#### Task requirements:
Retype the tail of the data exactly, starting at the line containing "GAS3 pin DO: D10 -> D4" and stopping at the last line.

#### Data records:
▽

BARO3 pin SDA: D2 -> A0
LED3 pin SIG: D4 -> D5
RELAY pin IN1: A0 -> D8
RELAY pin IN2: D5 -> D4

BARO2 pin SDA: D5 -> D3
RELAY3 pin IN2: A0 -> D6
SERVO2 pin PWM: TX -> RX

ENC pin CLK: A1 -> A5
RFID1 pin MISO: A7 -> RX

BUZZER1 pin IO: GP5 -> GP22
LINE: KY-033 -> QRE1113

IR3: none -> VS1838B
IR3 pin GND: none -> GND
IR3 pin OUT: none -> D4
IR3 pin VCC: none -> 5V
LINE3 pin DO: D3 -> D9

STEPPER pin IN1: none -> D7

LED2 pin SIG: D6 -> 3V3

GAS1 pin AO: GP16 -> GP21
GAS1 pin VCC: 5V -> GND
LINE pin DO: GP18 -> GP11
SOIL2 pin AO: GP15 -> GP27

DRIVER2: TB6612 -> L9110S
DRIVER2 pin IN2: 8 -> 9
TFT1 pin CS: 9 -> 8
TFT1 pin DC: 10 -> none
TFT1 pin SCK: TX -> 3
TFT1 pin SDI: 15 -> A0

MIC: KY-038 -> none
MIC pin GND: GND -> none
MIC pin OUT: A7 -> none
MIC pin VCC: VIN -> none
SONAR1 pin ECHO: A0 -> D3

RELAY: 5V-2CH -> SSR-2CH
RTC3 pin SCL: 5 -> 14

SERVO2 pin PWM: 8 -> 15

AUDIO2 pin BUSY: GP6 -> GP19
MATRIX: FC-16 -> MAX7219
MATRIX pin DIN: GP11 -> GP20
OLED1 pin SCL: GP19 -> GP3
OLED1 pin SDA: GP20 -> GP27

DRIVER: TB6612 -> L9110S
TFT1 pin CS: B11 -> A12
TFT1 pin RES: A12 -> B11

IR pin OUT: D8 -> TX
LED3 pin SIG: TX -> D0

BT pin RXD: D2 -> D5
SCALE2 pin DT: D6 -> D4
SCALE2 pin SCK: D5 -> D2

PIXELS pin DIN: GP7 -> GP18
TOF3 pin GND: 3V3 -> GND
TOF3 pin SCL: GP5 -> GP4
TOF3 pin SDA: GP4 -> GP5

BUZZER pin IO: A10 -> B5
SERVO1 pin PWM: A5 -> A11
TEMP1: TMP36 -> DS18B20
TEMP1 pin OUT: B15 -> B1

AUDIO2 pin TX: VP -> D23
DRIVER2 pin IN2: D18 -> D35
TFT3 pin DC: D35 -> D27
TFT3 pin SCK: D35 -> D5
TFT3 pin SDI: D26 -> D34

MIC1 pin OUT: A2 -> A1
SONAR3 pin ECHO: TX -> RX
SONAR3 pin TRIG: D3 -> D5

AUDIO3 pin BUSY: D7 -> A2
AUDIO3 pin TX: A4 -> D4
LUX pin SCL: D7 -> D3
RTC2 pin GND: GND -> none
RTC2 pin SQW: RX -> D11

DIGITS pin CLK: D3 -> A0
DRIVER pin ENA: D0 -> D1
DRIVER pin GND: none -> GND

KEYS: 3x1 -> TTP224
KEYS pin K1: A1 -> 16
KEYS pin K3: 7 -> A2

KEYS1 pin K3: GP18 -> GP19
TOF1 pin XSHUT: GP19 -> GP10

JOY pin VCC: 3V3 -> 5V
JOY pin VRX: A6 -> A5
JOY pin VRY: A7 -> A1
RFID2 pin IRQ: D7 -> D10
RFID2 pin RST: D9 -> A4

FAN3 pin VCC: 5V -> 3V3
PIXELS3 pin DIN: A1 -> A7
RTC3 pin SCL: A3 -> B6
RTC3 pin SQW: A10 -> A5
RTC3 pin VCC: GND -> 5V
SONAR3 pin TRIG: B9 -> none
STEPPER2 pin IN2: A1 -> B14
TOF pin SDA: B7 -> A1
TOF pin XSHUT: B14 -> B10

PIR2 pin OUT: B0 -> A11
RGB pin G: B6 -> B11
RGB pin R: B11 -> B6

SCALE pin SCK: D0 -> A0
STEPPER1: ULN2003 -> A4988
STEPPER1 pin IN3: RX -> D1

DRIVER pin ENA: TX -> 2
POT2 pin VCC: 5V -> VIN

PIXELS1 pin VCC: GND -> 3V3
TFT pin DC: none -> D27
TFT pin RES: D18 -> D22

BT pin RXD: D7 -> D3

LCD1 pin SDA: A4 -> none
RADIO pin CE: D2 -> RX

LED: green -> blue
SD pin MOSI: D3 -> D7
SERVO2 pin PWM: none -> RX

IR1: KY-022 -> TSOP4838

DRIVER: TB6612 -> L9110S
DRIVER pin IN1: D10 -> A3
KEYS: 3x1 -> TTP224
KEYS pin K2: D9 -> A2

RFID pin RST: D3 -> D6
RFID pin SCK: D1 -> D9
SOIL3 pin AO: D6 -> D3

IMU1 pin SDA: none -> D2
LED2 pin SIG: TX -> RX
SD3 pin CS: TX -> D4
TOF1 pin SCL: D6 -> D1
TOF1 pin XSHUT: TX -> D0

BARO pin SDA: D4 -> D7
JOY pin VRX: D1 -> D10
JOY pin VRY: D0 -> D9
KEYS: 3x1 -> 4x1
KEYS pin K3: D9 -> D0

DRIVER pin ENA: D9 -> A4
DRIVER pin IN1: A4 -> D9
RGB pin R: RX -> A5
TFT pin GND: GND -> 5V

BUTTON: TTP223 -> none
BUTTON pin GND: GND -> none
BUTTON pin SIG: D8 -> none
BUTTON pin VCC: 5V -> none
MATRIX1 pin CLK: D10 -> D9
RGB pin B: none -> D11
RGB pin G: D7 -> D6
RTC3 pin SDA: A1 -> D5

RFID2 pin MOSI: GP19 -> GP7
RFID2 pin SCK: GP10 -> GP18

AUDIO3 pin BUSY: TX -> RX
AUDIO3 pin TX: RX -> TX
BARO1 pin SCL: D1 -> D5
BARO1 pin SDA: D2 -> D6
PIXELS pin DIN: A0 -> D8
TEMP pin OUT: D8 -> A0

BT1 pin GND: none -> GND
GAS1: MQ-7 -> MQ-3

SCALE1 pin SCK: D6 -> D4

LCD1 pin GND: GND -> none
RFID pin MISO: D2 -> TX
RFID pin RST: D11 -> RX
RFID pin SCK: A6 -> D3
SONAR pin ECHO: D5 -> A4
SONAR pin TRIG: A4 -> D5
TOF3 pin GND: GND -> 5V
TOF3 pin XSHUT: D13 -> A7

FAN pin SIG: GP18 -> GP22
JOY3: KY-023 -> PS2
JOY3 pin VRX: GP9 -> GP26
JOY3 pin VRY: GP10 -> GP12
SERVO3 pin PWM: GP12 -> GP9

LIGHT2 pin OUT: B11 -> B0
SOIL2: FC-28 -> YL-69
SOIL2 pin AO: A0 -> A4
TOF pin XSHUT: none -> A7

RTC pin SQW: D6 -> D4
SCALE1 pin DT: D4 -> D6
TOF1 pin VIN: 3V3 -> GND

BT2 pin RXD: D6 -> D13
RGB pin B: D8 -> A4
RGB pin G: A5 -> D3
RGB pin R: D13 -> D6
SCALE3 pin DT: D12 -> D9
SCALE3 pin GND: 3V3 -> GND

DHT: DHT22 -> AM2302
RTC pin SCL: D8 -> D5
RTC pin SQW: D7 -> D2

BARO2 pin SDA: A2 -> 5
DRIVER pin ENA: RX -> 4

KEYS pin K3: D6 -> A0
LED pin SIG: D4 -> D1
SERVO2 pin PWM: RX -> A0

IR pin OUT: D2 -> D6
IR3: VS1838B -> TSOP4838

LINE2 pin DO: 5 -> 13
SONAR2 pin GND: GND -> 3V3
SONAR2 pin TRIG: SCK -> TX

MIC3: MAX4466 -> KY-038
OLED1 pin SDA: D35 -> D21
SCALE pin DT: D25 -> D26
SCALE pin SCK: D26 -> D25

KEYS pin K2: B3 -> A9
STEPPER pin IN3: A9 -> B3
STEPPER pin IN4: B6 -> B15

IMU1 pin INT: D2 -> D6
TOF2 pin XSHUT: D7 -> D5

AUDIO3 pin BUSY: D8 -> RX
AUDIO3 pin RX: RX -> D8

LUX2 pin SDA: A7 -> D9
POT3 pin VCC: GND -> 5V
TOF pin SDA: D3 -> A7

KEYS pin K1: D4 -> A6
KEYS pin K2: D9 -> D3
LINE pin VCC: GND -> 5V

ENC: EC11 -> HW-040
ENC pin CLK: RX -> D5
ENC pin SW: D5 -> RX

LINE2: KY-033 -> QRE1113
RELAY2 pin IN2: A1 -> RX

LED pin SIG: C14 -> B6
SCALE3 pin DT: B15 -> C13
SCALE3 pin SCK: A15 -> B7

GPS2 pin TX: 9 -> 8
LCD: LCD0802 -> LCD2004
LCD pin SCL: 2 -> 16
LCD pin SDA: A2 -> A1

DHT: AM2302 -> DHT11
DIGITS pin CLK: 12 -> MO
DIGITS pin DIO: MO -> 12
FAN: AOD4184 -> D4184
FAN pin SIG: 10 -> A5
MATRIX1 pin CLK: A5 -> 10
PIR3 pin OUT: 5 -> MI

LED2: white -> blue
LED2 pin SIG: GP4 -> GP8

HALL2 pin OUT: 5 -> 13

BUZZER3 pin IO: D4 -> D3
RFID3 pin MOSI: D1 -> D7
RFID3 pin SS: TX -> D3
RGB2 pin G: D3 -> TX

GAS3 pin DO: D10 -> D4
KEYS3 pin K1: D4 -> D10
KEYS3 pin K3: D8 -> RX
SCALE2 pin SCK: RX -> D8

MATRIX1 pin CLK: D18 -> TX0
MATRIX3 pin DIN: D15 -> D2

△

#### Response below:
GAS3 pin DO: D10 -> D4
KEYS3 pin K1: D4 -> D10
KEYS3 pin K3: D8 -> RX
SCALE2 pin SCK: RX -> D8

MATRIX1 pin CLK: D18 -> TX0
MATRIX3 pin DIN: D15 -> D2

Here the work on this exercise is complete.